● **ABOUT THIS EXERCISE**
Starting with the line containing "none -> red dumbbell [333,193,383,224]" and going on through the line containing "turquoise tree [86,237,127,300]", return the lines of the data below exactly, and only those.
##### EXERCISE DATA #####
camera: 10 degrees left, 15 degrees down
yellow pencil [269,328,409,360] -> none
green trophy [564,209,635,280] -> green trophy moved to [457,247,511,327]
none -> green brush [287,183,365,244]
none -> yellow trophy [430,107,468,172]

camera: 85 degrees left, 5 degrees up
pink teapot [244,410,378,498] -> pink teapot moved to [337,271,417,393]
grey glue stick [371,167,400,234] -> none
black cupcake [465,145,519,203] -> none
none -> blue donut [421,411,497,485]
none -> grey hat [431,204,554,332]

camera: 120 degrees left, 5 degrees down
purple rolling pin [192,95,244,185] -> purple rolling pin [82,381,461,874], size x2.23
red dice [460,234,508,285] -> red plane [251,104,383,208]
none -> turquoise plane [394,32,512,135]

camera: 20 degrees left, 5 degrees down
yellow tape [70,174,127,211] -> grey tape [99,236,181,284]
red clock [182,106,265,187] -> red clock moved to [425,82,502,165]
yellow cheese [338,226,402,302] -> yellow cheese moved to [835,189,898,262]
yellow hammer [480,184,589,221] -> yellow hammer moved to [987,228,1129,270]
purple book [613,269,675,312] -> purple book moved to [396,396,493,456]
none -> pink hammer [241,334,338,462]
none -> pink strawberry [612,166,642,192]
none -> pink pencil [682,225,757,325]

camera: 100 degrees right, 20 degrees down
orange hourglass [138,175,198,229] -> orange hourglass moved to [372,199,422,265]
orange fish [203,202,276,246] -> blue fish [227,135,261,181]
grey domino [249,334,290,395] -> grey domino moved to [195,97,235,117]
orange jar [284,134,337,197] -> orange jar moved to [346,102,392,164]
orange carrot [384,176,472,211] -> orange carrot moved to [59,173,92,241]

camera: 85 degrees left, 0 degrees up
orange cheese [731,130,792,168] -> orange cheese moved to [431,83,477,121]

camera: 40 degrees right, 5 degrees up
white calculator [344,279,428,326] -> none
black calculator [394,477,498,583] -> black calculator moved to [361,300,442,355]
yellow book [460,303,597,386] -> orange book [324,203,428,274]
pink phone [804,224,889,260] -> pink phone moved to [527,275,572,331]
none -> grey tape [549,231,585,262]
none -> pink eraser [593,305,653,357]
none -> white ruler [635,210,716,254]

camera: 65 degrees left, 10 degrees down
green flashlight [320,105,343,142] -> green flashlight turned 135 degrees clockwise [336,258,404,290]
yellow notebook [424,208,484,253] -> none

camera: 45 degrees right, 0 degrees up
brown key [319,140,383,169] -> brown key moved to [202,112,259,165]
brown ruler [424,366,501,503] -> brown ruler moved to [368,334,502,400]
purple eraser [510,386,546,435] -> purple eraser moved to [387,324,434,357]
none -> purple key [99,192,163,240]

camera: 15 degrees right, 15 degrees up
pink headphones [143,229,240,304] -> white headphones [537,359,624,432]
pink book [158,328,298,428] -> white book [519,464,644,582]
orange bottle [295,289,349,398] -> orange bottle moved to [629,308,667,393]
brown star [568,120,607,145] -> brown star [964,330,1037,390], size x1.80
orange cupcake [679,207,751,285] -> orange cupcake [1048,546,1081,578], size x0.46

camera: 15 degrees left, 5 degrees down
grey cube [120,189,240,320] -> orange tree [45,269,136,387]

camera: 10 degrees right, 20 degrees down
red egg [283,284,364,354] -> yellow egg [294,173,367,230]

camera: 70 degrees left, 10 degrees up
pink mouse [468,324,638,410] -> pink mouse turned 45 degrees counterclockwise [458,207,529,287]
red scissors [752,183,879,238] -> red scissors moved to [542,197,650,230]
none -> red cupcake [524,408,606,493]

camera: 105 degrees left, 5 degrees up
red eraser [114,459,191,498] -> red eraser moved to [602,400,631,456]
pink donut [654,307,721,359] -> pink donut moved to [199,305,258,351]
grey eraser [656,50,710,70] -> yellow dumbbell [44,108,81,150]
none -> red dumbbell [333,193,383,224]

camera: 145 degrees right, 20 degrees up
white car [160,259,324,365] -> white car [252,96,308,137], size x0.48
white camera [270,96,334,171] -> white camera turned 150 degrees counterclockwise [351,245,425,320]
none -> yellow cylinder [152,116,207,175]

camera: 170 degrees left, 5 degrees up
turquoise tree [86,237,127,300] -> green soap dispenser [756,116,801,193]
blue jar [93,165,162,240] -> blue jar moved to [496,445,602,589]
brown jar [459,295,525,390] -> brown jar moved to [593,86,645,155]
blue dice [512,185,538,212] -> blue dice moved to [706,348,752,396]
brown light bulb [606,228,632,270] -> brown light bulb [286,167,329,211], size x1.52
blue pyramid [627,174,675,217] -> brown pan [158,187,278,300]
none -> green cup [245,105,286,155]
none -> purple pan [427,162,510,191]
#####
● **ANSWER AREA**
none -> red dumbbell [333,193,383,224]

camera: 145 degrees right, 20 degrees up
white car [160,259,324,365] -> white car [252,96,308,137], size x0.48
white camera [270,96,334,171] -> white camera turned 150 degrees counterclockwise [351,245,425,320]
none -> yellow cylinder [152,116,207,175]

camera: 170 degrees left, 5 degrees up
turquoise tree [86,237,127,300] -> green soap dispenser [756,116,801,193]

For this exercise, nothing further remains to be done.